# Required work:
Reproduce every entry exactly as given.

Change detection data:
<<<<

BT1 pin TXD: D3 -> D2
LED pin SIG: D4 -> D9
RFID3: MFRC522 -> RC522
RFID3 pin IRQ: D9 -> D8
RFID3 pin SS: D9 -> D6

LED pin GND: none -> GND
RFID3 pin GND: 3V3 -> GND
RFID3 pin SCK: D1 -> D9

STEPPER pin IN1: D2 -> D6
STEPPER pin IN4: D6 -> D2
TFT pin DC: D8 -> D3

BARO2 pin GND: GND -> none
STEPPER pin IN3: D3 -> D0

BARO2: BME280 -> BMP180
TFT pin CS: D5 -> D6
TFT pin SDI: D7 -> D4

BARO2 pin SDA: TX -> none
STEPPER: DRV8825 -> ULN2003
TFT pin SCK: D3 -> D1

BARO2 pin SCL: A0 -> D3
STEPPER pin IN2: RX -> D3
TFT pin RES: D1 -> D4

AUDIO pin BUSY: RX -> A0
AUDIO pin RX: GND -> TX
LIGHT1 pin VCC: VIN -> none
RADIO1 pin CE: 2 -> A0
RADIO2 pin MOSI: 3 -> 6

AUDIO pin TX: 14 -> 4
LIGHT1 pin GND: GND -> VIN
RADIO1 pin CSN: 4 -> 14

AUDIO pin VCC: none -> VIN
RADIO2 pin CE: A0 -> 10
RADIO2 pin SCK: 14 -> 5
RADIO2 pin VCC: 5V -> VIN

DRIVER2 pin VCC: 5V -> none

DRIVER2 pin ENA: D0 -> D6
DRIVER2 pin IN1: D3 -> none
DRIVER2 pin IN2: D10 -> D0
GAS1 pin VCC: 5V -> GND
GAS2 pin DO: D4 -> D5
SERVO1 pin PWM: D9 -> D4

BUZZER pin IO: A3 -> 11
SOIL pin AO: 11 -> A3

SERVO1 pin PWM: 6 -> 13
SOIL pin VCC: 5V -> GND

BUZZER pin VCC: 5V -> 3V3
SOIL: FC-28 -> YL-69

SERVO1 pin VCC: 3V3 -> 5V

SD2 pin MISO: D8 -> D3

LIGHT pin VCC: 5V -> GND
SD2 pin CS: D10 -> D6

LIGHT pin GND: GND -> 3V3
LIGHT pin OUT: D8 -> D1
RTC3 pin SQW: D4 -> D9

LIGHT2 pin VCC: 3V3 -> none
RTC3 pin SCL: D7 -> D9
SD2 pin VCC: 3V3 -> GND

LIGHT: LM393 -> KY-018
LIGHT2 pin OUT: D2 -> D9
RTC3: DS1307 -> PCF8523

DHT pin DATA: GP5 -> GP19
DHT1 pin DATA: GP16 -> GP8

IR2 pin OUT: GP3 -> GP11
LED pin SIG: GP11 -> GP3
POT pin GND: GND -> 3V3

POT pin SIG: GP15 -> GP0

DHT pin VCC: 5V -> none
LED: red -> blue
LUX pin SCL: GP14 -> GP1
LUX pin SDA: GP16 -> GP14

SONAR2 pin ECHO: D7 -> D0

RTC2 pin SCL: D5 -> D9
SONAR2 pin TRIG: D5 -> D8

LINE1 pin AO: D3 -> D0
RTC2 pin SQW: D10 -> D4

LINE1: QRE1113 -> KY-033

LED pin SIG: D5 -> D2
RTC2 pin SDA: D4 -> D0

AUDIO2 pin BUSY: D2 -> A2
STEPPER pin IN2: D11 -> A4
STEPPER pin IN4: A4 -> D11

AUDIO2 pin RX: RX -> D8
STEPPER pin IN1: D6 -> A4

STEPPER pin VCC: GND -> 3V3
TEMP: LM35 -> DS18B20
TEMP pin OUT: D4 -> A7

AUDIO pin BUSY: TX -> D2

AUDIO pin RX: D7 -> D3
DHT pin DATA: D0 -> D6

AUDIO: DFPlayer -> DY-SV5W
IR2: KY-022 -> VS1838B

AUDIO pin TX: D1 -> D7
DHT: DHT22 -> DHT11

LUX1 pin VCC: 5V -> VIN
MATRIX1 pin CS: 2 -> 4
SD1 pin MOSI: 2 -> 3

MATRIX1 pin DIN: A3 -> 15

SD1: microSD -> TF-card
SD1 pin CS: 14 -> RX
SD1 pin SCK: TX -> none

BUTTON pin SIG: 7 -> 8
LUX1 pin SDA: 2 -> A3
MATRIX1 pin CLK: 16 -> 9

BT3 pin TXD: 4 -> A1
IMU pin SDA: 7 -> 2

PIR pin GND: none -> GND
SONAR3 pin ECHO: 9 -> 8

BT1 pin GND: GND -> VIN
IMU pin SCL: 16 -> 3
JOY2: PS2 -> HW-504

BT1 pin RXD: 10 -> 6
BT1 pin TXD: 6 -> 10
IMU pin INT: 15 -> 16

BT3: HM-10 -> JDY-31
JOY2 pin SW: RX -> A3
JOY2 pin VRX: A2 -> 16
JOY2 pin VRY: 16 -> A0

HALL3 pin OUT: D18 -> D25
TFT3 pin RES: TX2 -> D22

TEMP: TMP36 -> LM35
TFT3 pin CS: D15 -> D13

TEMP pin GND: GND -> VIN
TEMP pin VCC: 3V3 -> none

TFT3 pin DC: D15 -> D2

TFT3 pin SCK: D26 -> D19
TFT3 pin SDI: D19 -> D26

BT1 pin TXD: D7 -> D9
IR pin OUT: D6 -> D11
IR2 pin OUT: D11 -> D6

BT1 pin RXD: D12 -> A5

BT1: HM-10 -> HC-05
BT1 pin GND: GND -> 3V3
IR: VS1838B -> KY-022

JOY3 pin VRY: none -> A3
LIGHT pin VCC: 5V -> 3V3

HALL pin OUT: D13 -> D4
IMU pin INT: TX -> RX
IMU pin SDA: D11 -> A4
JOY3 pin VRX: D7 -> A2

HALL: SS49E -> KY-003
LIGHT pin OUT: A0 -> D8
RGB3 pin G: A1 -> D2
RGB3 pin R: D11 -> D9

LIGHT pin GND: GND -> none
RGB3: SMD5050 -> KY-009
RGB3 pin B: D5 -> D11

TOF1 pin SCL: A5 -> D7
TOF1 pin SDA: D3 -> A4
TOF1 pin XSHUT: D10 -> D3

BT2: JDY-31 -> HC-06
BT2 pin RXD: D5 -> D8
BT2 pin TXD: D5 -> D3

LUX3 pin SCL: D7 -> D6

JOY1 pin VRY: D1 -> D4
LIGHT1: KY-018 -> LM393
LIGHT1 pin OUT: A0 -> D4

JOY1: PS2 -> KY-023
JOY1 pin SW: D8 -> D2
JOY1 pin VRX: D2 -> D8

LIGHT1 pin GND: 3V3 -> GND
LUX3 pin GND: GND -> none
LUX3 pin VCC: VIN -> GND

>>>>

# Answer for this exercise:
BT1 pin TXD: D3 -> D2
LED pin SIG: D4 -> D9
RFID3: MFRC522 -> RC522
RFID3 pin IRQ: D9 -> D8
RFID3 pin SS: D9 -> D6

LED pin GND: none -> GND
RFID3 pin GND: 3V3 -> GND
RFID3 pin SCK: D1 -> D9

STEPPER pin IN1: D2 -> D6
STEPPER pin IN4: D6 -> D2
TFT pin DC: D8 -> D3

BARO2 pin GND: GND -> none
STEPPER pin IN3: D3 -> D0

BARO2: BME280 -> BMP180
TFT pin CS: D5 -> D6
TFT pin SDI: D7 -> D4

BARO2 pin SDA: TX -> none
STEPPER: DRV8825 -> ULN2003
TFT pin SCK: D3 -> D1

BARO2 pin SCL: A0 -> D3
STEPPER pin IN2: RX -> D3
TFT pin RES: D1 -> D4

AUDIO pin BUSY: RX -> A0
AUDIO pin RX: GND -> TX
LIGHT1 pin VCC: VIN -> none
RADIO1 pin CE: 2 -> A0
RADIO2 pin MOSI: 3 -> 6

AUDIO pin TX: 14 -> 4
LIGHT1 pin GND: GND -> VIN
RADIO1 pin CSN: 4 -> 14

AUDIO pin VCC: none -> VIN
RADIO2 pin CE: A0 -> 10
RADIO2 pin SCK: 14 -> 5
RADIO2 pin VCC: 5V -> VIN

DRIVER2 pin VCC: 5V -> none

DRIVER2 pin ENA: D0 -> D6
DRIVER2 pin IN1: D3 -> none
DRIVER2 pin IN2: D10 -> D0
GAS1 pin VCC: 5V -> GND
GAS2 pin DO: D4 -> D5
SERVO1 pin PWM: D9 -> D4

BUZZER pin IO: A3 -> 11
SOIL pin AO: 11 -> A3

SERVO1 pin PWM: 6 -> 13
SOIL pin VCC: 5V -> GND

BUZZER pin VCC: 5V -> 3V3
SOIL: FC-28 -> YL-69

SERVO1 pin VCC: 3V3 -> 5V

SD2 pin MISO: D8 -> D3

LIGHT pin VCC: 5V -> GND
SD2 pin CS: D10 -> D6

LIGHT pin GND: GND -> 3V3
LIGHT pin OUT: D8 -> D1
RTC3 pin SQW: D4 -> D9

LIGHT2 pin VCC: 3V3 -> none
RTC3 pin SCL: D7 -> D9
SD2 pin VCC: 3V3 -> GND

LIGHT: LM393 -> KY-018
LIGHT2 pin OUT: D2 -> D9
RTC3: DS1307 -> PCF8523

DHT pin DATA: GP5 -> GP19
DHT1 pin DATA: GP16 -> GP8

IR2 pin OUT: GP3 -> GP11
LED pin SIG: GP11 -> GP3
POT pin GND: GND -> 3V3

POT pin SIG: GP15 -> GP0

DHT pin VCC: 5V -> none
LED: red -> blue
LUX pin SCL: GP14 -> GP1
LUX pin SDA: GP16 -> GP14

SONAR2 pin ECHO: D7 -> D0

RTC2 pin SCL: D5 -> D9
SONAR2 pin TRIG: D5 -> D8

LINE1 pin AO: D3 -> D0
RTC2 pin SQW: D10 -> D4

LINE1: QRE1113 -> KY-033

LED pin SIG: D5 -> D2
RTC2 pin SDA: D4 -> D0

AUDIO2 pin BUSY: D2 -> A2
STEPPER pin IN2: D11 -> A4
STEPPER pin IN4: A4 -> D11

AUDIO2 pin RX: RX -> D8
STEPPER pin IN1: D6 -> A4

STEPPER pin VCC: GND -> 3V3
TEMP: LM35 -> DS18B20
TEMP pin OUT: D4 -> A7

AUDIO pin BUSY: TX -> D2

AUDIO pin RX: D7 -> D3
DHT pin DATA: D0 -> D6

AUDIO: DFPlayer -> DY-SV5W
IR2: KY-022 -> VS1838B

AUDIO pin TX: D1 -> D7
DHT: DHT22 -> DHT11

LUX1 pin VCC: 5V -> VIN
MATRIX1 pin CS: 2 -> 4
SD1 pin MOSI: 2 -> 3

MATRIX1 pin DIN: A3 -> 15

SD1: microSD -> TF-card
SD1 pin CS: 14 -> RX
SD1 pin SCK: TX -> none

BUTTON pin SIG: 7 -> 8
LUX1 pin SDA: 2 -> A3
MATRIX1 pin CLK: 16 -> 9

BT3 pin TXD: 4 -> A1
IMU pin SDA: 7 -> 2

PIR pin GND: none -> GND
SONAR3 pin ECHO: 9 -> 8

BT1 pin GND: GND -> VIN
IMU pin SCL: 16 -> 3
JOY2: PS2 -> HW-504

BT1 pin RXD: 10 -> 6
BT1 pin TXD: 6 -> 10
IMU pin INT: 15 -> 16

BT3: HM-10 -> JDY-31
JOY2 pin SW: RX -> A3
JOY2 pin VRX: A2 -> 16
JOY2 pin VRY: 16 -> A0

HALL3 pin OUT: D18 -> D25
TFT3 pin RES: TX2 -> D22

TEMP: TMP36 -> LM35
TFT3 pin CS: D15 -> D13

TEMP pin GND: GND -> VIN
TEMP pin VCC: 3V3 -> none

TFT3 pin DC: D15 -> D2

TFT3 pin SCK: D26 -> D19
TFT3 pin SDI: D19 -> D26

BT1 pin TXD: D7 -> D9
IR pin OUT: D6 -> D11
IR2 pin OUT: D11 -> D6

BT1 pin RXD: D12 -> A5

BT1: HM-10 -> HC-05
BT1 pin GND: GND -> 3V3
IR: VS1838B -> KY-022

JOY3 pin VRY: none -> A3
LIGHT pin VCC: 5V -> 3V3

HALL pin OUT: D13 -> D4
IMU pin INT: TX -> RX
IMU pin SDA: D11 -> A4
JOY3 pin VRX: D7 -> A2

HALL: SS49E -> KY-003
LIGHT pin OUT: A0 -> D8
RGB3 pin G: A1 -> D2
RGB3 pin R: D11 -> D9

LIGHT pin GND: GND -> none
RGB3: SMD5050 -> KY-009
RGB3 pin B: D5 -> D11

TOF1 pin SCL: A5 -> D7
TOF1 pin SDA: D3 -> A4
TOF1 pin XSHUT: D10 -> D3

BT2: JDY-31 -> HC-06
BT2 pin RXD: D5 -> D8
BT2 pin TXD: D5 -> D3

LUX3 pin SCL: D7 -> D6

JOY1 pin VRY: D1 -> D4
LIGHT1: KY-018 -> LM393
LIGHT1 pin OUT: A0 -> D4

JOY1: PS2 -> KY-023
JOY1 pin SW: D8 -> D2
JOY1 pin VRX: D2 -> D8

LIGHT1 pin GND: 3V3 -> GND
LUX3 pin GND: GND -> none
LUX3 pin VCC: VIN -> GND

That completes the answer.